BEGIN DATA BELOW

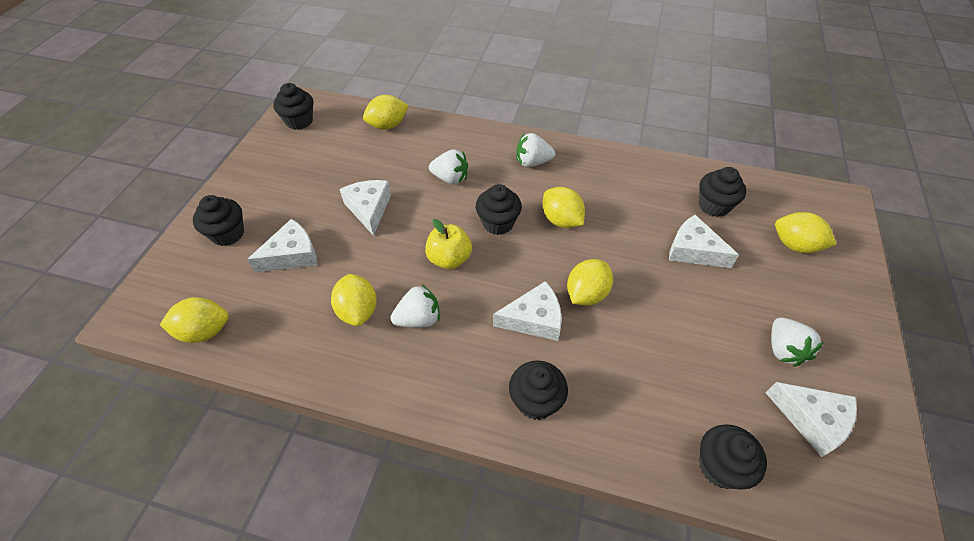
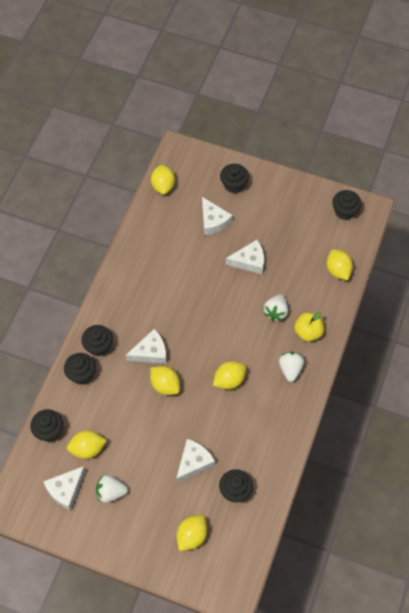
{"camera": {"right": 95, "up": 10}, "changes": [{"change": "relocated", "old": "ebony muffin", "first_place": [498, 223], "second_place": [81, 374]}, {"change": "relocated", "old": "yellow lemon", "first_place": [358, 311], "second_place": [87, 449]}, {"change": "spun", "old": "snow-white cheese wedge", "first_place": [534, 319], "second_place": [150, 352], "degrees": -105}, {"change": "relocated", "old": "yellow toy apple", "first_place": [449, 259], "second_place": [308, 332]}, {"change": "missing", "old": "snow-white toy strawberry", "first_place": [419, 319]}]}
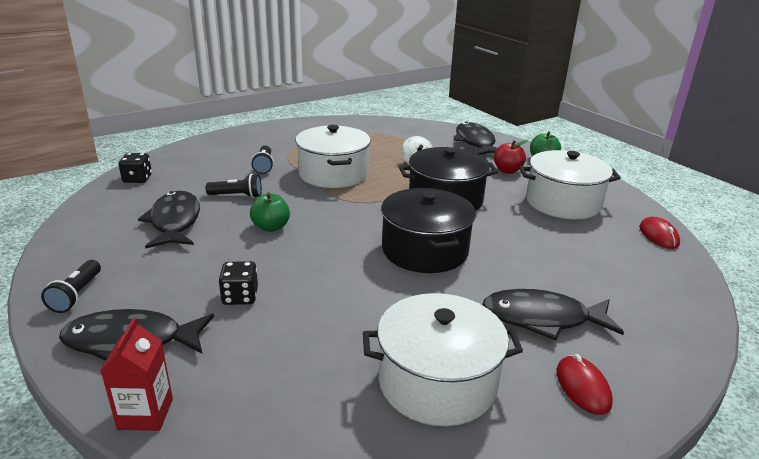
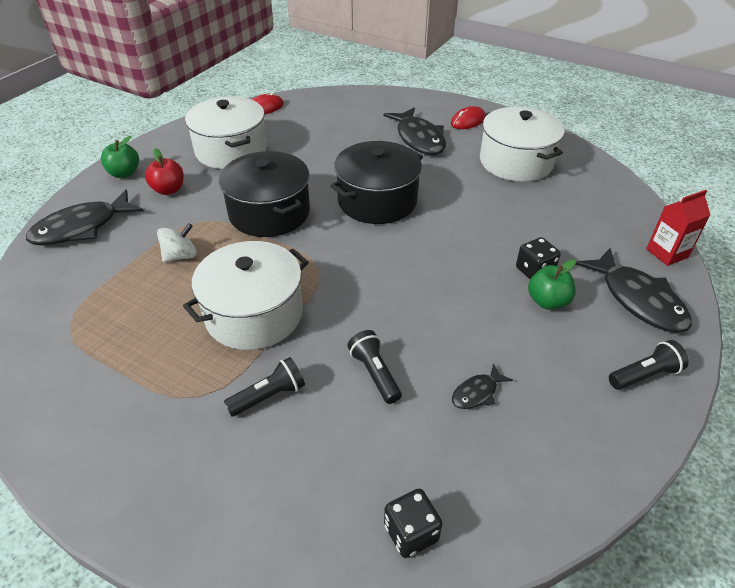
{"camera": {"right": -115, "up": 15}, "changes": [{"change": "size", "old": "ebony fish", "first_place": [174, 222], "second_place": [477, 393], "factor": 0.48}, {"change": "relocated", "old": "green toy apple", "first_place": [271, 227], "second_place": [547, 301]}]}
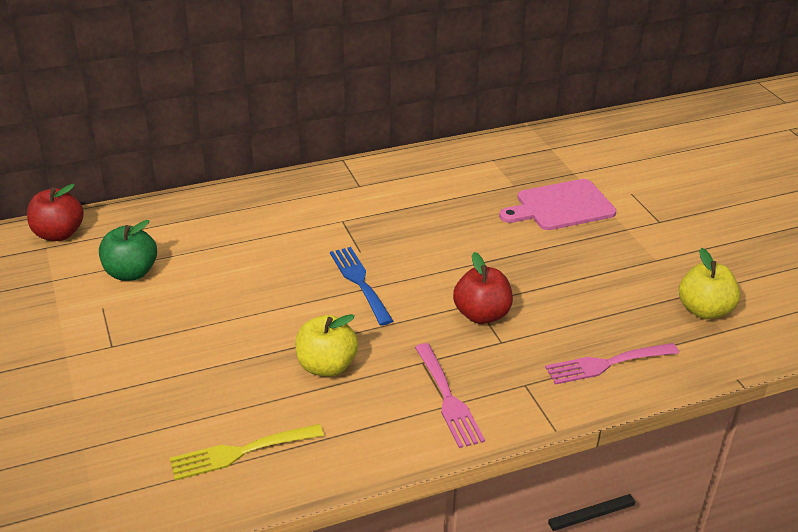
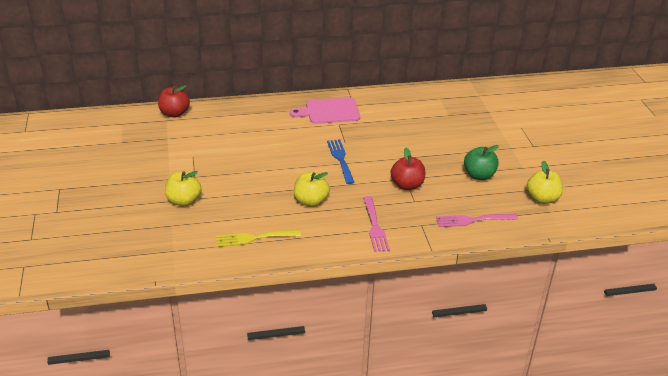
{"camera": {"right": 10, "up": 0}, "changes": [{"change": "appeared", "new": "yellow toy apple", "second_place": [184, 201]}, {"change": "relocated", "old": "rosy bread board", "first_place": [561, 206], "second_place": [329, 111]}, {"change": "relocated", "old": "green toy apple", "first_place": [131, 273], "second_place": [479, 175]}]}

END DATA BELOW

GOAL OF THE EXERCISE: Report every line of the data in which "green" appears.

REPLY:
{"camera": {"right": -115, "up": 15}, "changes": [{"change": "size", "old": "ebony fish", "first_place": [174, 222], "second_place": [477, 393], "factor": 0.48}, {"change": "relocated", "old": "green toy apple", "first_place": [271, 227], "second_place": [547, 301]}]}
{"camera": {"right": 10, "up": 0}, "changes": [{"change": "appeared", "new": "yellow toy apple", "second_place": [184, 201]}, {"change": "relocated", "old": "rosy bread board", "first_place": [561, 206], "second_place": [329, 111]}, {"change": "relocated", "old": "green toy apple", "first_place": [131, 273], "second_place": [479, 175]}]}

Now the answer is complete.